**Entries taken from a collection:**
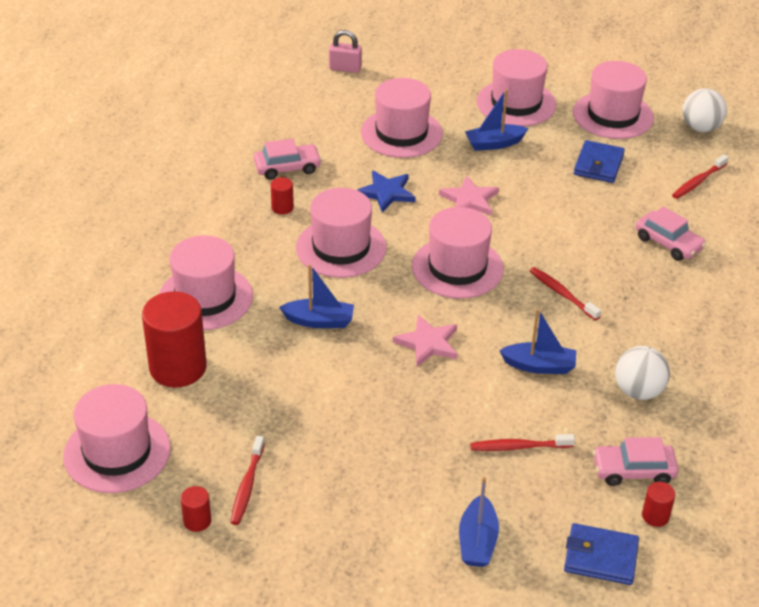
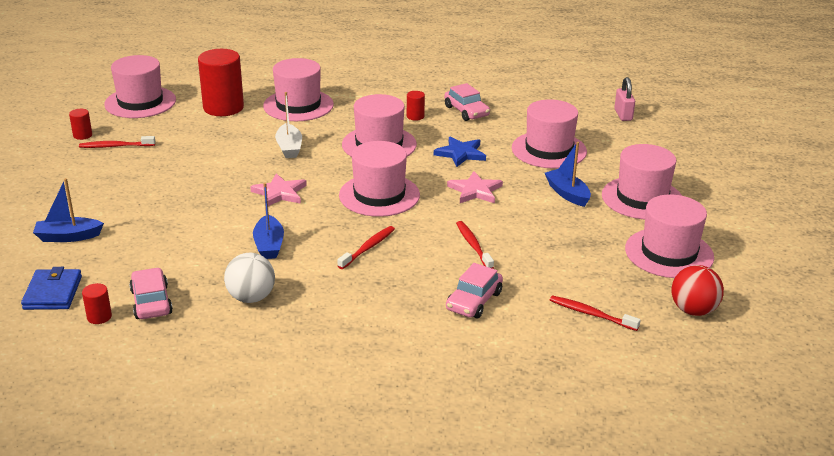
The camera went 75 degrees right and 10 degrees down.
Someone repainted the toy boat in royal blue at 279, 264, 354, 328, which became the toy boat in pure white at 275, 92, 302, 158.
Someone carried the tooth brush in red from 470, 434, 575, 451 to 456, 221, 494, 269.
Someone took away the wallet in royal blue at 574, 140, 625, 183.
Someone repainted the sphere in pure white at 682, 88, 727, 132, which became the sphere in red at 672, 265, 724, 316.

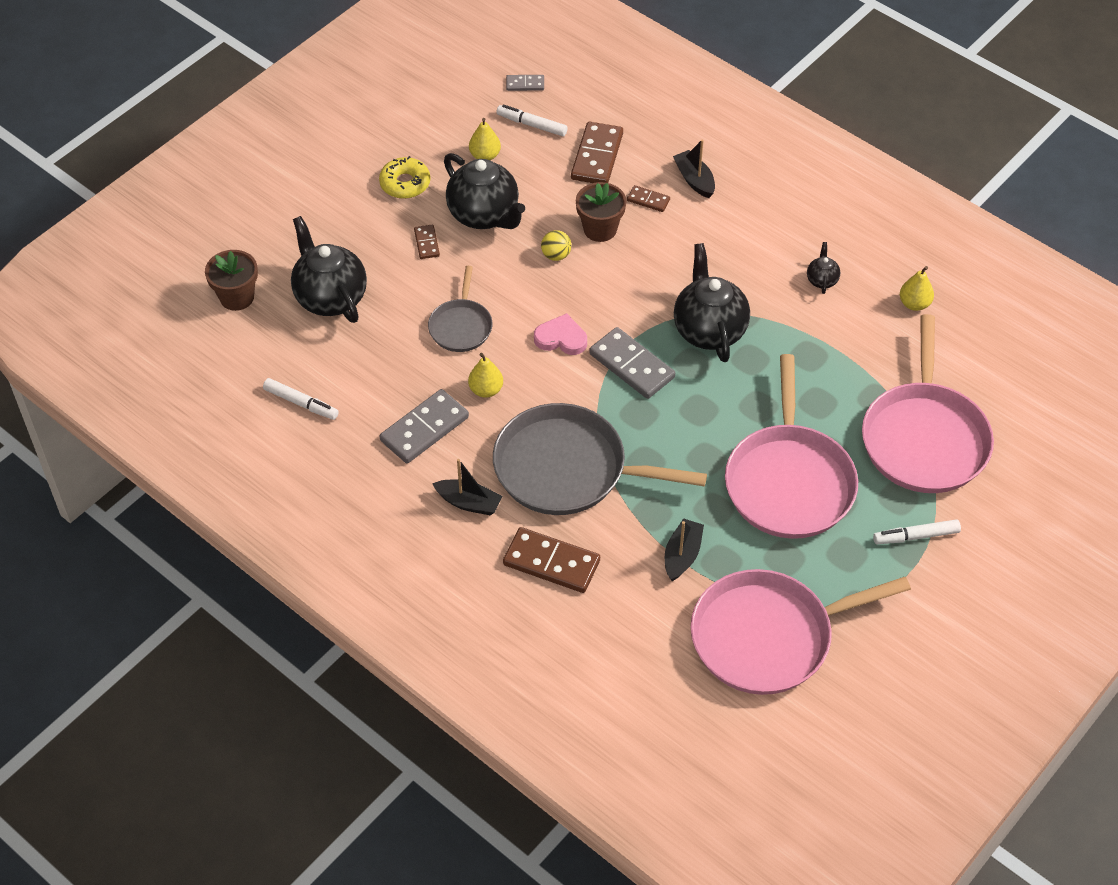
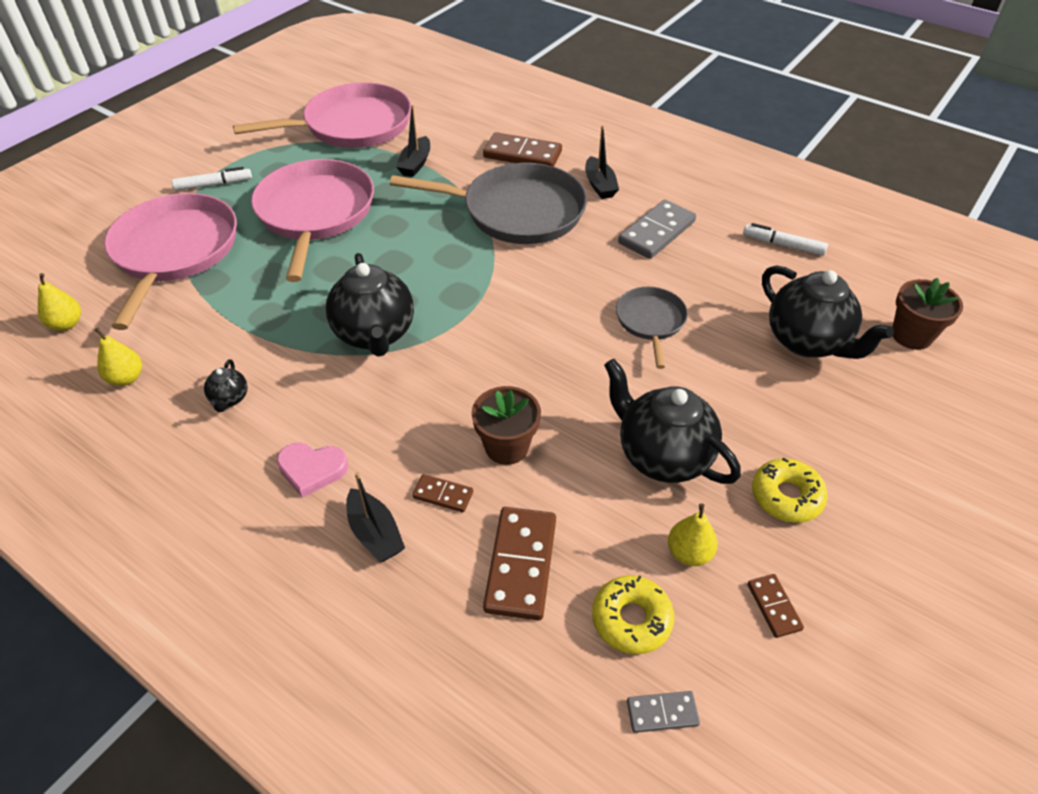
The camera went 175 degrees right and 5 degrees down.
Someone carried the domino tile in dark brown from 414, 225, 440, 259 to 747, 574, 804, 638.
Someone rotated the toy boat in ebony at 432, 459, 502, 515 by 120 degrees counterclockwise.
Someone carried the toy pear in golden from 468, 353, 503, 398 to 38, 273, 81, 331.
Someone swapped the marker pen in pure white at 496, 105, 568, 136 for the donut in golden at 592, 575, 674, 654.
Someone carried the heart shape in pink from 534, 313, 587, 355 to 277, 443, 348, 498.
Someone took away the sphere in golden at 541, 230, 571, 261.
Someone took away the domino tile in ash-grey at 589, 327, 675, 399.

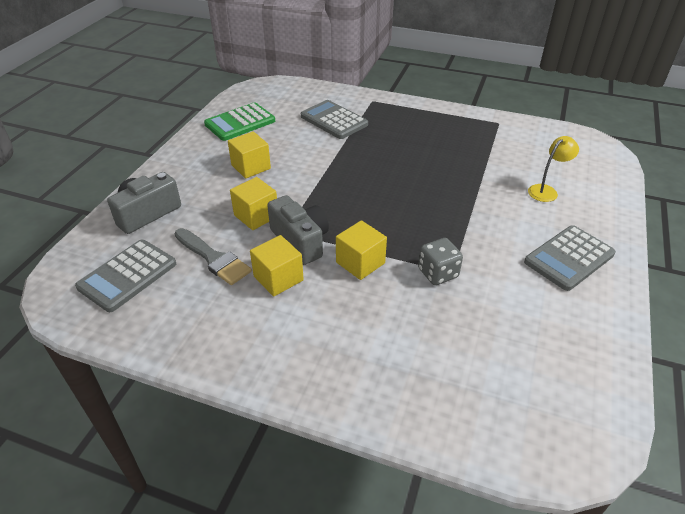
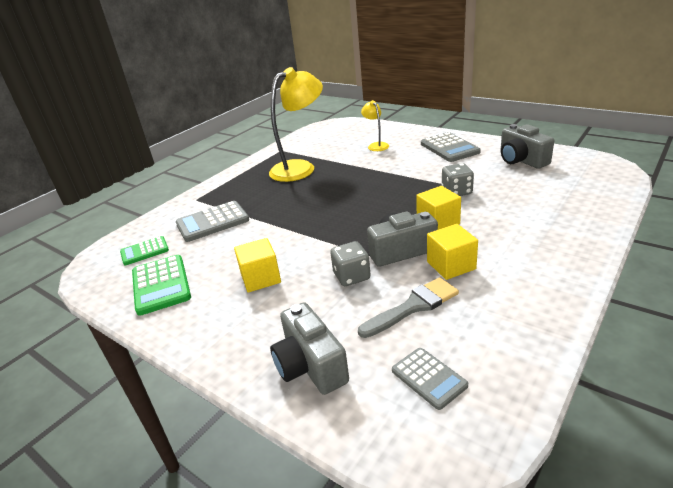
The camera went 70 degrees left and 10 degrees down.
Someone scaled the calculator in ash-grey at 75, 240, 176, 312 by 0.63.
Someone swapped the block in golden at 230, 177, 277, 230 for the dice in ash-grey at 330, 241, 371, 286.
Someone put down the calculator in leaf-green at 120, 236, 169, 265.
Someone put down the desk lamp in golden at 269, 67, 323, 182.
Someone put down the photo camera in ash-grey at 500, 124, 554, 169.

**Assignment:**
Please print the lines above exactly, beginning at the first line of the entries and ending at the line holding "Someone took away the wallet", and leave the pictures out.

**Finished exercise:**
The camera went 75 degrees right and 10 degrees down.
Someone repainted the toy boat in royal blue at 279, 264, 354, 328, which became the toy boat in pure white at 275, 92, 302, 158.
Someone carried the tooth brush in red from 470, 434, 575, 451 to 456, 221, 494, 269.
Someone took away the wallet in royal blue at 574, 140, 625, 183.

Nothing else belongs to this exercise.